(Task brief)
From the items below, please copy word for word the lines starting with the line that contains "coordinates (765, 461)." and going on through the line that contains "coordinates (443, 214).".

[Rows of data on spatial questions]
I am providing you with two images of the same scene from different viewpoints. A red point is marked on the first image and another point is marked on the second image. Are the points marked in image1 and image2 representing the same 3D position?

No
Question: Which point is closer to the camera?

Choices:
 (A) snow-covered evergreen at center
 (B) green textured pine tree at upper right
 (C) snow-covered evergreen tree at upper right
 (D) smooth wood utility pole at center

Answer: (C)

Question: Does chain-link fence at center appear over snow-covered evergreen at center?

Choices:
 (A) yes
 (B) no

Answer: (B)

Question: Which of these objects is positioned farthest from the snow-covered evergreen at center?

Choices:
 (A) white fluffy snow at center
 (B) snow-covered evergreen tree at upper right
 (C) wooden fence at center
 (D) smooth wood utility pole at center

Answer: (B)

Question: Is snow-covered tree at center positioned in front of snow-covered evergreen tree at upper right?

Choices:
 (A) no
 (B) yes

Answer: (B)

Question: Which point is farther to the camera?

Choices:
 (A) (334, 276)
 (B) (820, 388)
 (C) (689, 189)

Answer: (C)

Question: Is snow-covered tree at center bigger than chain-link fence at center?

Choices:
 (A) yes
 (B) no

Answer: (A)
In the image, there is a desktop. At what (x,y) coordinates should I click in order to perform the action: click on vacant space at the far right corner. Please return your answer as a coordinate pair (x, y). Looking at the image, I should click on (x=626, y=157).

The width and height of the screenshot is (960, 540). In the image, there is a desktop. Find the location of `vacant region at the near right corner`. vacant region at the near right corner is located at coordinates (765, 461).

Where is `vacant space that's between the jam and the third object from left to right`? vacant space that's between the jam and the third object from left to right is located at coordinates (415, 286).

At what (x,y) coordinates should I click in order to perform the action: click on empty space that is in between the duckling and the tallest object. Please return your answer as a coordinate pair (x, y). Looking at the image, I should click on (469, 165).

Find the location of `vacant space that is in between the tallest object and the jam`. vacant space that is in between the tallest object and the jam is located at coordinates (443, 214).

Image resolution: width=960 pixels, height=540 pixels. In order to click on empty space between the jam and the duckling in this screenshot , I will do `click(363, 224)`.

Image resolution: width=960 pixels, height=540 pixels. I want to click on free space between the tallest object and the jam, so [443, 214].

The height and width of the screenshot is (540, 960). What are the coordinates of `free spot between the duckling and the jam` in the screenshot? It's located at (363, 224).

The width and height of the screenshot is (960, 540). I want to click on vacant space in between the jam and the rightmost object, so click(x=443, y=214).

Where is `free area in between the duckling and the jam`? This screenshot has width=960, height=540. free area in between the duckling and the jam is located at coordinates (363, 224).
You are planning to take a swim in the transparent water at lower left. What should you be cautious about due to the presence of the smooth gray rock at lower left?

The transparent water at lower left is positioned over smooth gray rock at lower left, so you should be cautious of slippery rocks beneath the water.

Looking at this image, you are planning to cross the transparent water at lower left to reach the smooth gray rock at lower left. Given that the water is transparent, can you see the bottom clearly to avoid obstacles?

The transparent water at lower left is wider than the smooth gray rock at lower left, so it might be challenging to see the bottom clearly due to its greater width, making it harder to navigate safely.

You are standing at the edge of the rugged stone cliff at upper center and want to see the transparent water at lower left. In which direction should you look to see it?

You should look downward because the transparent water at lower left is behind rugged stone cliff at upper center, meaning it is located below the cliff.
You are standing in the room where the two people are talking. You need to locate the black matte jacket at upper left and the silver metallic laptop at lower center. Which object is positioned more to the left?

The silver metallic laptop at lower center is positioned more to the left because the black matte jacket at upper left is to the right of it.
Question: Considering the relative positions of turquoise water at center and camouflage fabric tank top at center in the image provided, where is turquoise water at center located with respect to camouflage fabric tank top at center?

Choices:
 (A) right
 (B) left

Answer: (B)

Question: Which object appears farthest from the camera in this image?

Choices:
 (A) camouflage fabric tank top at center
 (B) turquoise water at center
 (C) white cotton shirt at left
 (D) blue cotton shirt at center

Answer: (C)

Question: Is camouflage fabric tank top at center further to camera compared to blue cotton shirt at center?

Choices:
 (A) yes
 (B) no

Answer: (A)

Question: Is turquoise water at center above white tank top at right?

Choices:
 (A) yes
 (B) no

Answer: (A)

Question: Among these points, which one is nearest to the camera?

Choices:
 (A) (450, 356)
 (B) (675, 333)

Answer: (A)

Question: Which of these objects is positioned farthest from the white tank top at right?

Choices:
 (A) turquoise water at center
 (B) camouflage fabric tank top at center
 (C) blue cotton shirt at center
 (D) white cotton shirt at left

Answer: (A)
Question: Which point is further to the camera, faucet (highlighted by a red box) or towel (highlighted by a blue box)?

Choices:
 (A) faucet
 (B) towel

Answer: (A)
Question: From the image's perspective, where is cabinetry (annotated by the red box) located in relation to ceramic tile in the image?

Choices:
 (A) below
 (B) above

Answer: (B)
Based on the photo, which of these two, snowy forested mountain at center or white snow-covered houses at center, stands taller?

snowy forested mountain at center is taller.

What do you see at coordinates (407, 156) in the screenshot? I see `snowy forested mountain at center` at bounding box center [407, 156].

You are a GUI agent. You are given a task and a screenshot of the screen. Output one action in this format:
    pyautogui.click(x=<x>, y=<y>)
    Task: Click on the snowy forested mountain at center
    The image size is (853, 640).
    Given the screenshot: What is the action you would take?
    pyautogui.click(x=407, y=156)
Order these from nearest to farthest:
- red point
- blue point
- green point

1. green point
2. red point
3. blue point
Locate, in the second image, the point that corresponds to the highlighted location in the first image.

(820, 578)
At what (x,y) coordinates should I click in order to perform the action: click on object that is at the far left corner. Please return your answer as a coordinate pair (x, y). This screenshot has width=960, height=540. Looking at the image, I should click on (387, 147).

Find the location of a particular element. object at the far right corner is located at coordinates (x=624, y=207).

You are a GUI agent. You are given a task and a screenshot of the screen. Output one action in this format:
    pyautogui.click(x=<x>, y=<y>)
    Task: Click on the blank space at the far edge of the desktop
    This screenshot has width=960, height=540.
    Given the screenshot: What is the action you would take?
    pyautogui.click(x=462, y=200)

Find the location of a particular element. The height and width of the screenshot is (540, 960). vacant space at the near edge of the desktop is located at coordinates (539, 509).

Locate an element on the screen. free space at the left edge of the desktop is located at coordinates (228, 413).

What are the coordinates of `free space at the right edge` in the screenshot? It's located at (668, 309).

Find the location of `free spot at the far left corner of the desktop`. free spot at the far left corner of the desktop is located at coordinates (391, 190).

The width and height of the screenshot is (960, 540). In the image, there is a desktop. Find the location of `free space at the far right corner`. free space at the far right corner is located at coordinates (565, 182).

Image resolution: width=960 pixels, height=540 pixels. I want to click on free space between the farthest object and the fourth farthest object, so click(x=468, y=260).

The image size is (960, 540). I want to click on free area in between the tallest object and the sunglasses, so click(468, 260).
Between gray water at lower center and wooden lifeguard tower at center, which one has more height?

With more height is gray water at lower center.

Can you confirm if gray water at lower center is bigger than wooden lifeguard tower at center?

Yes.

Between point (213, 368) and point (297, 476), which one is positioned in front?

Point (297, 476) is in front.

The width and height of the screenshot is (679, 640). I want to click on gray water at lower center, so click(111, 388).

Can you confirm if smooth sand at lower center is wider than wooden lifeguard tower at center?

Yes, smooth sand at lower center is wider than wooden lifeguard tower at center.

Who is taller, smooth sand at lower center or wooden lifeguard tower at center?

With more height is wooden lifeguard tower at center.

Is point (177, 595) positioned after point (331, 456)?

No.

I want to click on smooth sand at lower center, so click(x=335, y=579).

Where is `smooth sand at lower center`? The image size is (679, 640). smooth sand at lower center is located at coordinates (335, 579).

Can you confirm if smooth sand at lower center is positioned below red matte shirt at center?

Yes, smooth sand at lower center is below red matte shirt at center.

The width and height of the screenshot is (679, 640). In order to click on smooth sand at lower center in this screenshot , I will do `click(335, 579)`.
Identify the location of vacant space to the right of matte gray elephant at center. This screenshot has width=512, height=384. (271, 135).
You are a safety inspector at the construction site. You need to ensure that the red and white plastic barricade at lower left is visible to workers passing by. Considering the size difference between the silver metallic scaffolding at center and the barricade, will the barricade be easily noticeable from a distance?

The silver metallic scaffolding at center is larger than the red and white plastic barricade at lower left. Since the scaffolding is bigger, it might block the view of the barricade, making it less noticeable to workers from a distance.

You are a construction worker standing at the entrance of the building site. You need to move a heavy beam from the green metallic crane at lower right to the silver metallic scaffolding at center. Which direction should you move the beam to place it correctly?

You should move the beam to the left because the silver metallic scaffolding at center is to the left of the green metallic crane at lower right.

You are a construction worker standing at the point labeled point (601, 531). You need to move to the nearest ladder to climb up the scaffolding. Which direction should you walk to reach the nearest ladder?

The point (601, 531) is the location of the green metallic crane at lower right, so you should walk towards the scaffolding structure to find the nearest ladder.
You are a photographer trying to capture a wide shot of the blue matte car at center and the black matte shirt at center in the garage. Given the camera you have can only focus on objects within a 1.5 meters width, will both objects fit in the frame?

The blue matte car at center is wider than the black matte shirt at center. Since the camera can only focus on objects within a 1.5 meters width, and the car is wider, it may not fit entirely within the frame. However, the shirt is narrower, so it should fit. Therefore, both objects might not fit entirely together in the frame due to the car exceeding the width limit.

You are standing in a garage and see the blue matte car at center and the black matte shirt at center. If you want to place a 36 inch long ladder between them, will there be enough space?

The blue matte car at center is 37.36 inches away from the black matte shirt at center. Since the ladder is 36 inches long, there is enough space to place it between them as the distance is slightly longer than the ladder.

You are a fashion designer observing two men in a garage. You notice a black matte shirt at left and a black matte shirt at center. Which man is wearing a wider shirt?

(Finished exercise)
The width and height of the screenshot is (960, 540). In the image, there is a desktop. Find the location of `vacant region at the near right corner`. vacant region at the near right corner is located at coordinates (765, 461).

Where is `vacant space that's between the jam and the third object from left to right`? vacant space that's between the jam and the third object from left to right is located at coordinates (415, 286).

At what (x,y) coordinates should I click in order to perform the action: click on empty space that is in between the duckling and the tallest object. Please return your answer as a coordinate pair (x, y). Looking at the image, I should click on (469, 165).

Find the location of `vacant space that is in between the tallest object and the jam`. vacant space that is in between the tallest object and the jam is located at coordinates (443, 214).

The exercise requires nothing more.